Problem to work on ▸ Wherever a line in the data below holds "size", copy that line.

Dataset ▸
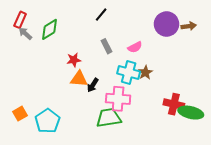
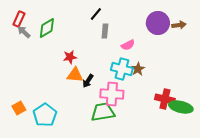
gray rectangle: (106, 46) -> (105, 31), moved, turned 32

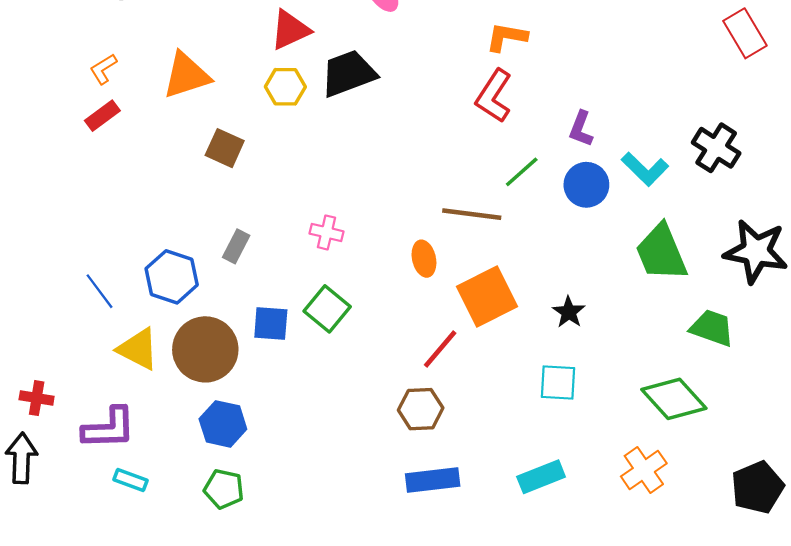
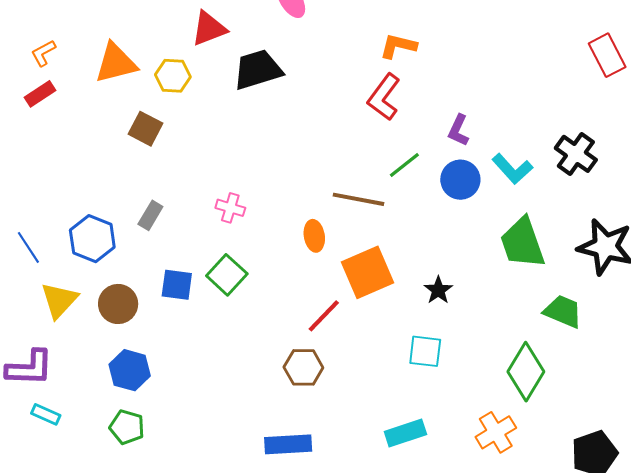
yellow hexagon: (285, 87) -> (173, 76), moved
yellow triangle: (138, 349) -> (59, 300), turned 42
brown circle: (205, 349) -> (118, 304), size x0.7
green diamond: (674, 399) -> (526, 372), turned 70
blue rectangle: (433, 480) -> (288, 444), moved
--
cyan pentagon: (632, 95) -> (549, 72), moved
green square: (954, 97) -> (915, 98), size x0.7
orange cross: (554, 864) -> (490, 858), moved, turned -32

Answer ▸
brown circle: (205, 349) -> (118, 304), size x0.7
green square: (954, 97) -> (915, 98), size x0.7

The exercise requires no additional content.